● TASK TO CARRY OUT
With the pictures removed, write out the data below exactly.

● DATASET CONTENT
= = = = =
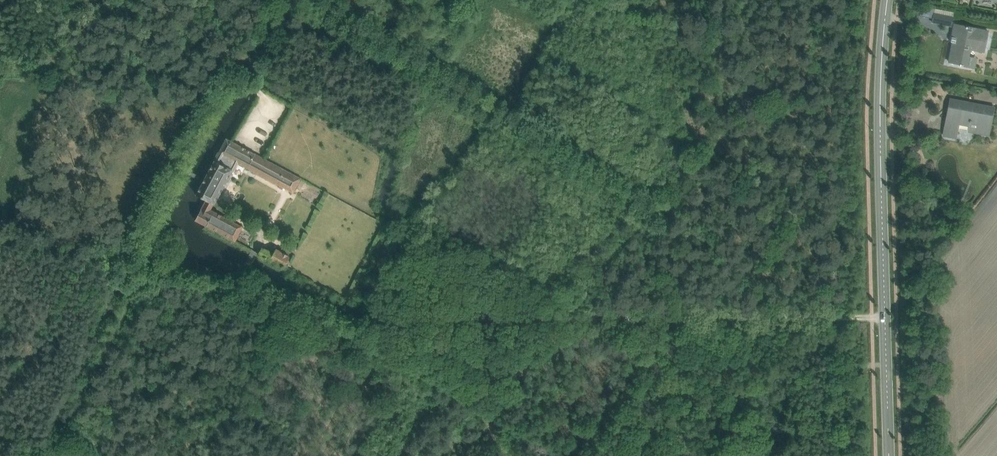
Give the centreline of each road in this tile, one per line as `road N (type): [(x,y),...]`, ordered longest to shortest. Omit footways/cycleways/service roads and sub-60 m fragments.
road 1 (track): [(54,455),(138,277),(218,289),(369,334),(413,319),(884,311)]
road 2 (primary): [(888,455),(880,133),(887,0)]
road 3 (track): [(138,277),(122,274),(222,85),(237,79),(261,94)]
= = = = =
● ANSWER BELOW
Give the centreline of each road in this tile, one per line as `road N (type): [(x,y),...]`, ordered longest to shortest. Omit footways/cycleways/service roads and sub-60 m fragments.
road 1 (track): [(54,455),(138,277),(218,289),(369,334),(413,319),(884,311)]
road 2 (primary): [(888,455),(880,133),(887,0)]
road 3 (track): [(138,277),(122,274),(222,85),(237,79),(261,94)]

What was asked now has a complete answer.